Work order
Reproduce all the entries exactly and keep the pictures out.

Data excerpts
▶
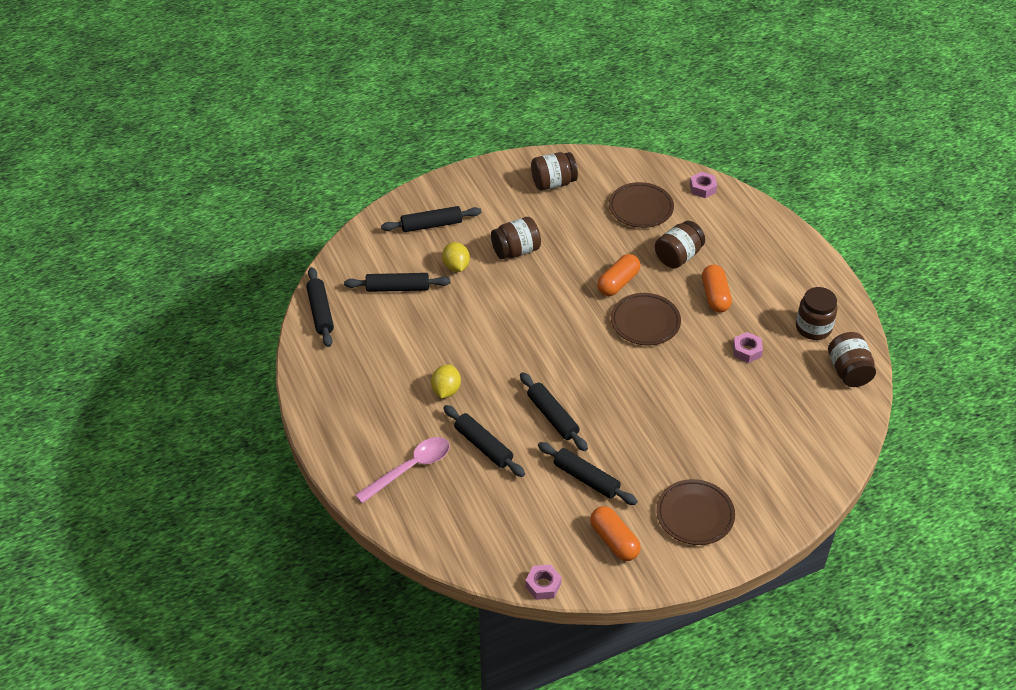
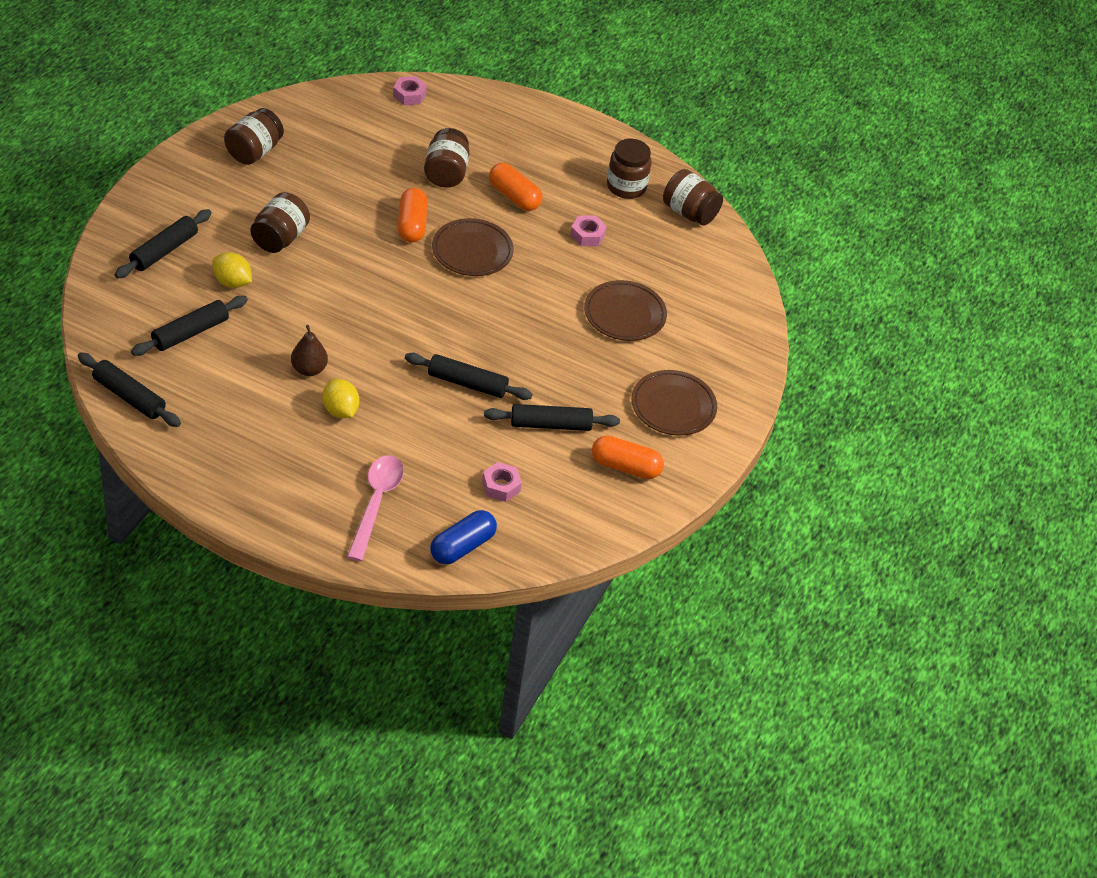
camera: 45 degrees left, 0 degrees up
(440, 532) = (462, 546): none -> blue capsule
(451, 351) = (309, 369): none -> brown pear
(483, 446) = (427, 444): black rolling pin -> none
(543, 585) = (600, 540): pink nut -> pink nut (501, 486)
(641, 208) = (367, 140): brown plate -> brown plate (624, 314)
◀
Result of the task
camera: 45 degrees left, 0 degrees up
(440, 532) = (462, 546): none -> blue capsule
(451, 351) = (309, 369): none -> brown pear
(483, 446) = (427, 444): black rolling pin -> none
(543, 585) = (600, 540): pink nut -> pink nut (501, 486)
(641, 208) = (367, 140): brown plate -> brown plate (624, 314)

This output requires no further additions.